- _Task input_
※

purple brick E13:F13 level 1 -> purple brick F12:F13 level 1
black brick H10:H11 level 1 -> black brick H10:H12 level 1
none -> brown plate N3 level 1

※

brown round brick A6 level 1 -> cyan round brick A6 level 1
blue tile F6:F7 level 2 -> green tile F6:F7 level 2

※

- _Work instruction_
Only lines containing the word "brown" should be copied from the material above.

- _Answer box_
none -> brown plate N3 level 1
brown round brick A6 level 1 -> cyan round brick A6 level 1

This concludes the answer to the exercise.